_TASK OBJECTIVE_: Starting at the first line of the data below, repeat each line word for word up to and including the line with "camera: 25 degrees right, 40 degrees down".

Coordinate-based object records
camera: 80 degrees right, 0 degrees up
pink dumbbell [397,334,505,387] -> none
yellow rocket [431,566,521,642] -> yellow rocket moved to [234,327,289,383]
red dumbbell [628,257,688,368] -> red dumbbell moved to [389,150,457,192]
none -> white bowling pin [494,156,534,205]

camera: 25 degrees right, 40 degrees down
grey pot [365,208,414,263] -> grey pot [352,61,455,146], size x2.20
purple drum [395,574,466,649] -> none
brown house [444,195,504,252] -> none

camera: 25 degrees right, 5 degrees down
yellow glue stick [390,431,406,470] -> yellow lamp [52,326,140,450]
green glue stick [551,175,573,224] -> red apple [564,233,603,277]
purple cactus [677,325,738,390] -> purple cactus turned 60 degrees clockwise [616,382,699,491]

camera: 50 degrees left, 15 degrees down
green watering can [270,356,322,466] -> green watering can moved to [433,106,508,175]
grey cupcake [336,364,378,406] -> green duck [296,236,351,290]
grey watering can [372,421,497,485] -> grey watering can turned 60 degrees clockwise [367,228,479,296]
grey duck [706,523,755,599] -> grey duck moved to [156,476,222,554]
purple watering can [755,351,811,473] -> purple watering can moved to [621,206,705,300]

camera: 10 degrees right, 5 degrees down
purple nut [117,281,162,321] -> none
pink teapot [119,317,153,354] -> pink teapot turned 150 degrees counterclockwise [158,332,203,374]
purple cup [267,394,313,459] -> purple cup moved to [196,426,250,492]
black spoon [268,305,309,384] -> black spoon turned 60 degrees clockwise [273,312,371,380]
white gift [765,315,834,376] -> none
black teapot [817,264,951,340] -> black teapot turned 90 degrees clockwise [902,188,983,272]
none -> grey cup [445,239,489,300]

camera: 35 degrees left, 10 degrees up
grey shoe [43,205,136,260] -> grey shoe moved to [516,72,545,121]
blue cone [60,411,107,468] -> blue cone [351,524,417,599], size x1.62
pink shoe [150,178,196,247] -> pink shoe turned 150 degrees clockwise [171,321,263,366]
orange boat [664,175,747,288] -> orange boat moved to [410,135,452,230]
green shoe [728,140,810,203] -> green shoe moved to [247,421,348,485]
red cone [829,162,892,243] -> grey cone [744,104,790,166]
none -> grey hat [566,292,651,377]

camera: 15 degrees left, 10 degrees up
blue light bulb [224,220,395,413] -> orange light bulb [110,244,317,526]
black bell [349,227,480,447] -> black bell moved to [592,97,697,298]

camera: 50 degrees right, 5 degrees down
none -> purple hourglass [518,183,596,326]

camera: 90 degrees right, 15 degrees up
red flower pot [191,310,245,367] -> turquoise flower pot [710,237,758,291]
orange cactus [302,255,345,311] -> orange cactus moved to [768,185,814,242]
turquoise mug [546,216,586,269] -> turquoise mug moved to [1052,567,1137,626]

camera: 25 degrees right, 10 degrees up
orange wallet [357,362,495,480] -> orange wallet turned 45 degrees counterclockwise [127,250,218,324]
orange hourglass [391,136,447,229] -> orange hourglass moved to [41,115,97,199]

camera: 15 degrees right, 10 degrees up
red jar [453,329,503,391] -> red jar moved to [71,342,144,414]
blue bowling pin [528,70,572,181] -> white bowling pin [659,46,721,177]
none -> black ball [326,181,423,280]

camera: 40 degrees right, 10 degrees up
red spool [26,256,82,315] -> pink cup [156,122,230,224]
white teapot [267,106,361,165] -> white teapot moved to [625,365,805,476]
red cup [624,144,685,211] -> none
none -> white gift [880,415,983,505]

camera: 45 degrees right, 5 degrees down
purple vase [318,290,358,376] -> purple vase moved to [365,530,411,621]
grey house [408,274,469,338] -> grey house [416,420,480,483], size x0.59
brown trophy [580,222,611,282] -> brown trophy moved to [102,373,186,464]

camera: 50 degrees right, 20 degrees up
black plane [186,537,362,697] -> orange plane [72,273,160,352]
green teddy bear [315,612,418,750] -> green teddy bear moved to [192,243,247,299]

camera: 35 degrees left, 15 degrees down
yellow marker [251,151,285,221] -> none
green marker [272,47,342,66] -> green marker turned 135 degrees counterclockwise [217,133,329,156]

_ANSWER TO THIS PROBLEM_:
camera: 80 degrees right, 0 degrees up
pink dumbbell [397,334,505,387] -> none
yellow rocket [431,566,521,642] -> yellow rocket moved to [234,327,289,383]
red dumbbell [628,257,688,368] -> red dumbbell moved to [389,150,457,192]
none -> white bowling pin [494,156,534,205]

camera: 25 degrees right, 40 degrees down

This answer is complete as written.